__TRY IT__.
Down to the last line, set down the material below exactly; skip the pictures.

<<<<

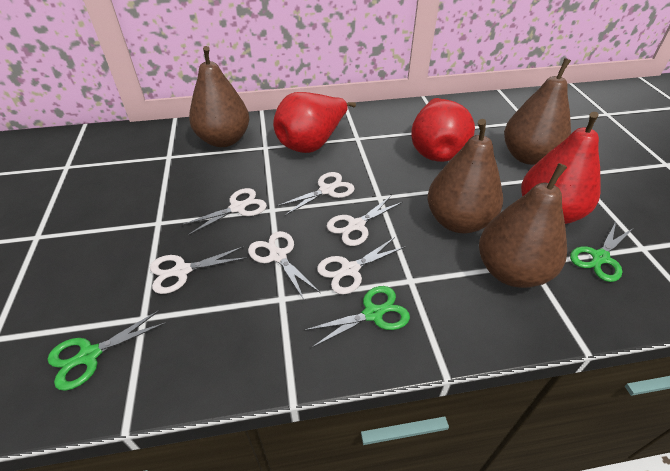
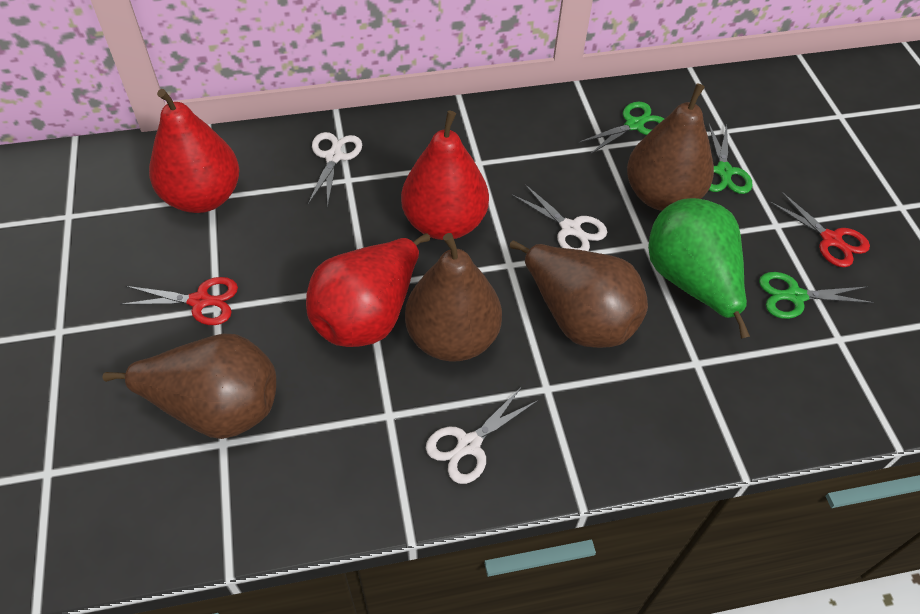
green pear: 0 -> 1
red scissors: 0 -> 2
white scissors: 6 -> 3

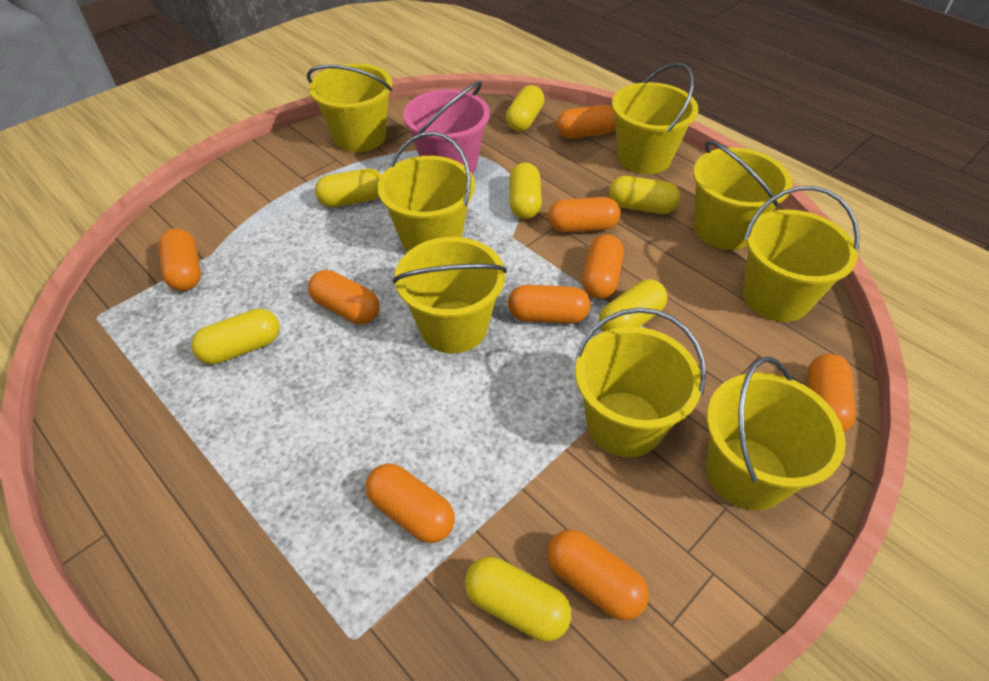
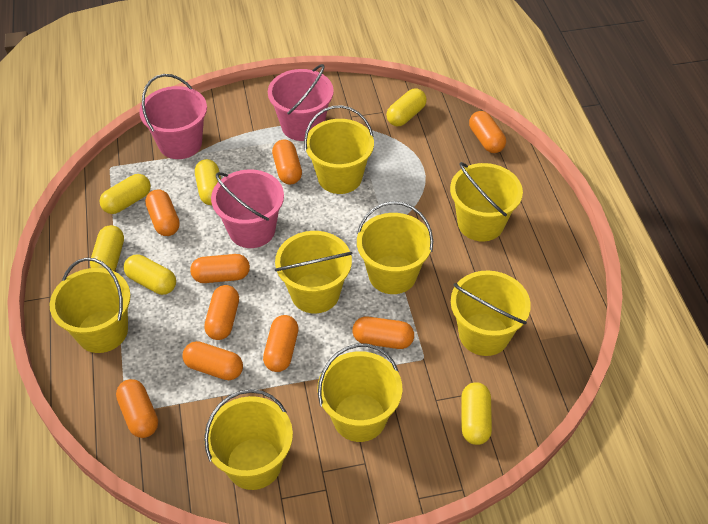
pink bucket: 1 -> 3
yellow capsule: 7 -> 6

>>>>

__TASK RESULT__.
green pear: 0 -> 1
red scissors: 0 -> 2
white scissors: 6 -> 3

pink bucket: 1 -> 3
yellow capsule: 7 -> 6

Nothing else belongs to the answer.